◆ Working data
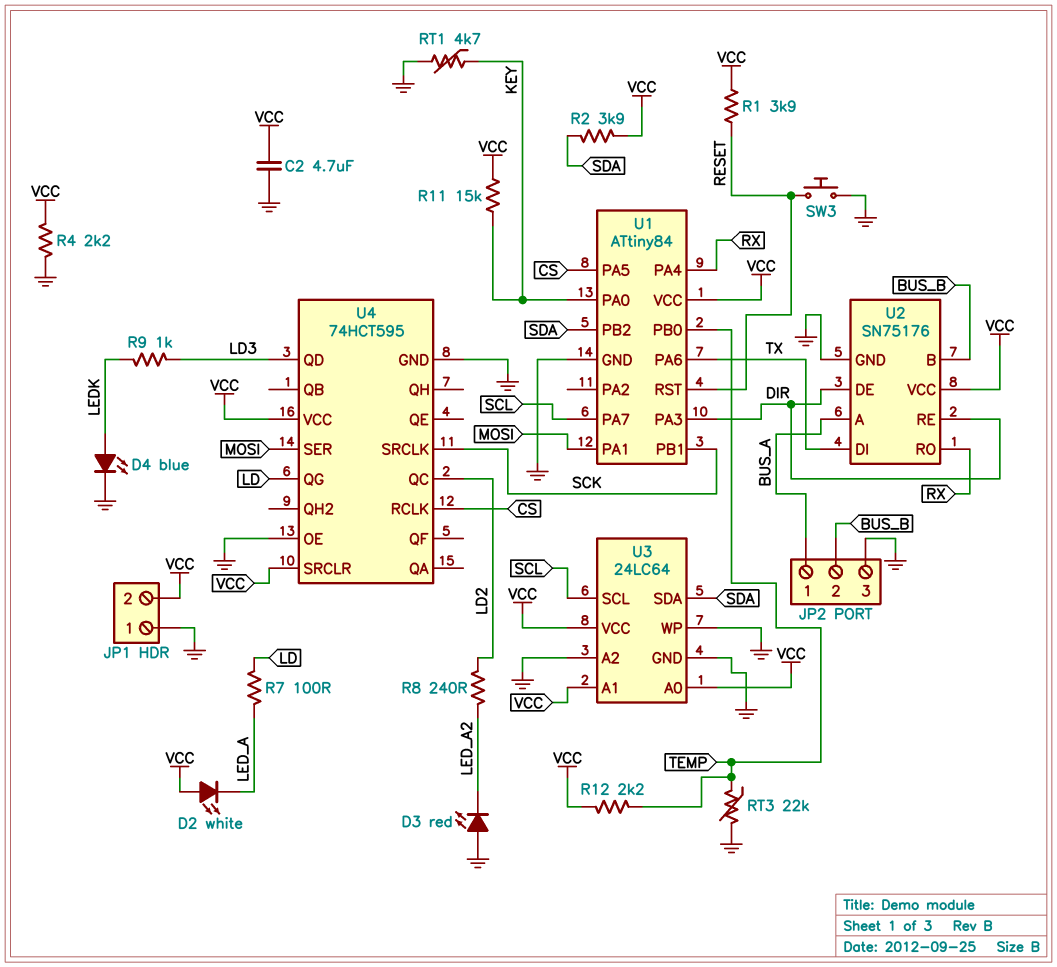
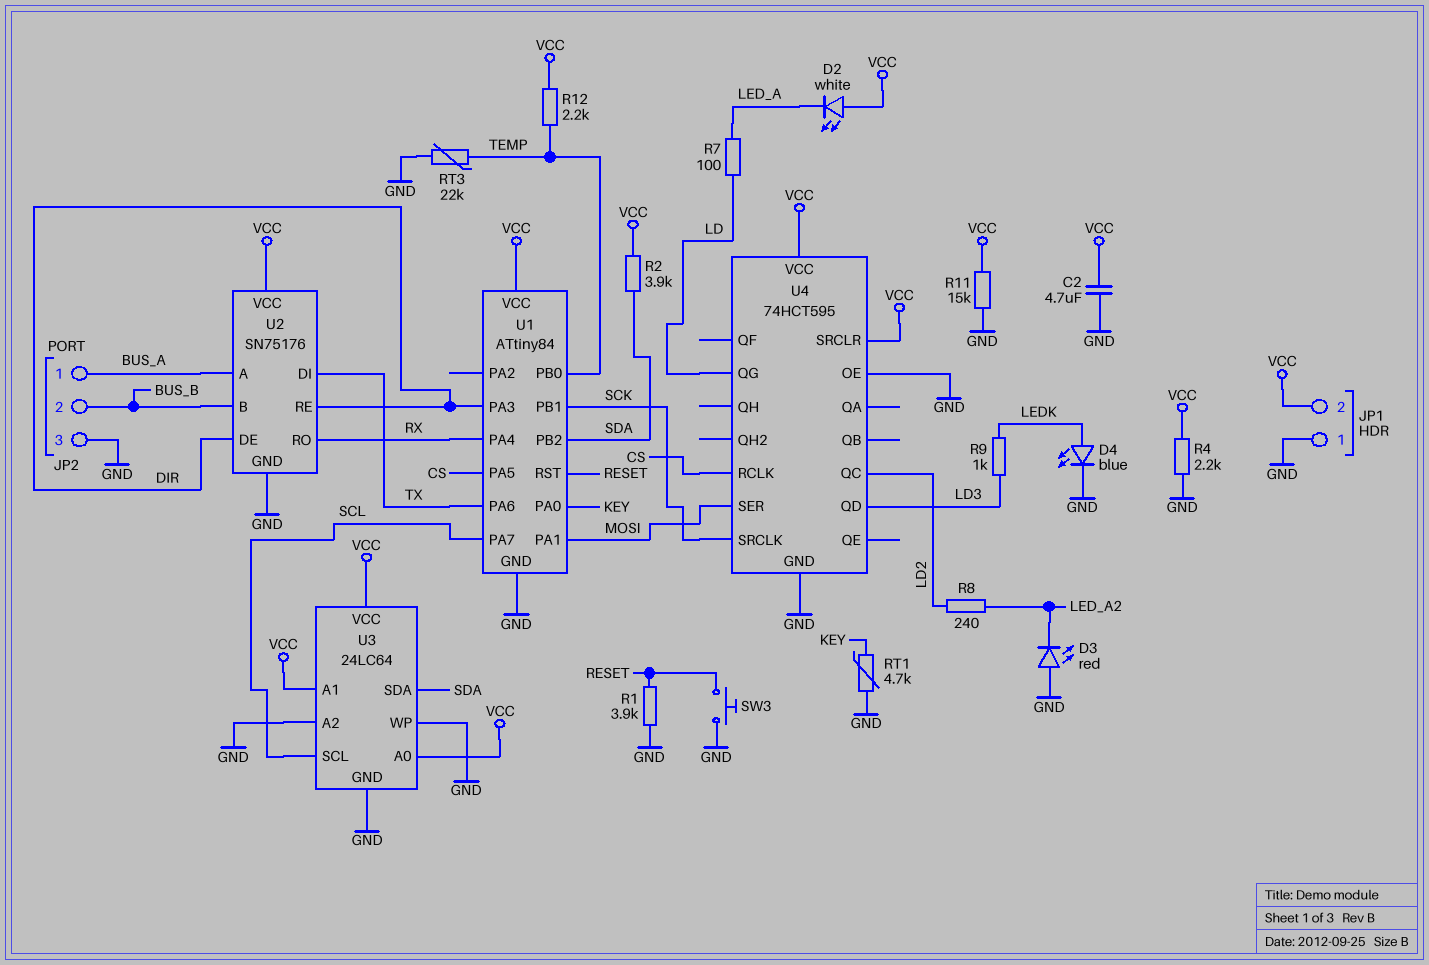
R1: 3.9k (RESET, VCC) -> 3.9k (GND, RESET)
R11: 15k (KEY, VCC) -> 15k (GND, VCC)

---

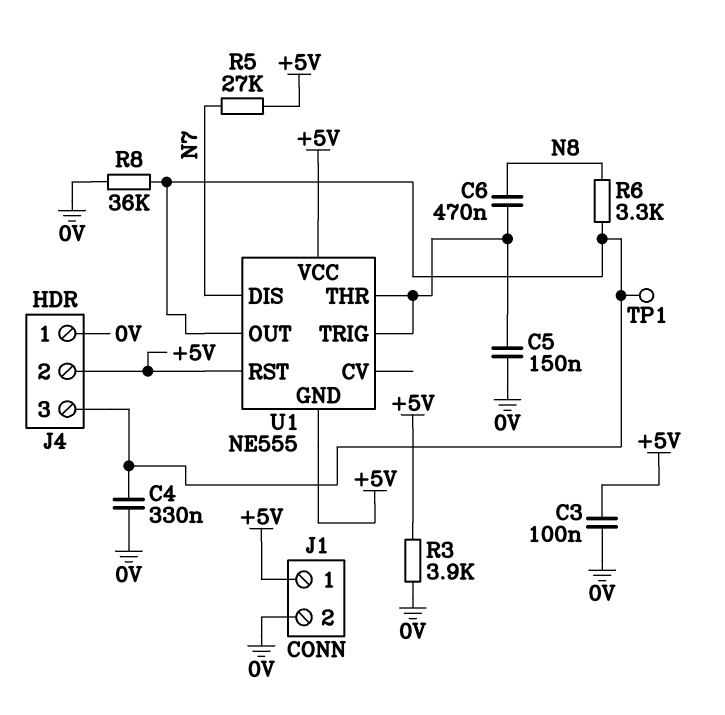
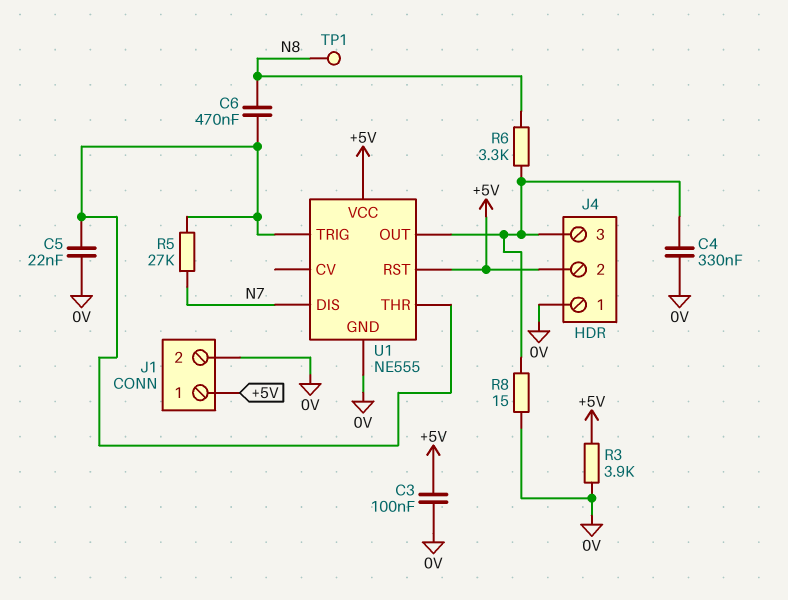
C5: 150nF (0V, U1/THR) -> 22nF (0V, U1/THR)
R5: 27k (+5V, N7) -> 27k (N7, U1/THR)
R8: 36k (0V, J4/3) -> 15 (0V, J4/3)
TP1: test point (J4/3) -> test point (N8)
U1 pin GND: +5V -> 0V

...

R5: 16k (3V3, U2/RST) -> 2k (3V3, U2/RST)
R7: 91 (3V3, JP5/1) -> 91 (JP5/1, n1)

◆ Assigned task
Go through the listing above and write out exactly the lines starting with the one holding "R8: 36k (0V, J4/3) -> 15 (0V, J4/3)" and running through the one holding "U1 pin GND: +5V -> 0V", ends included, and no others.

◆ Solved problem
R8: 36k (0V, J4/3) -> 15 (0V, J4/3)
TP1: test point (J4/3) -> test point (N8)
U1 pin GND: +5V -> 0V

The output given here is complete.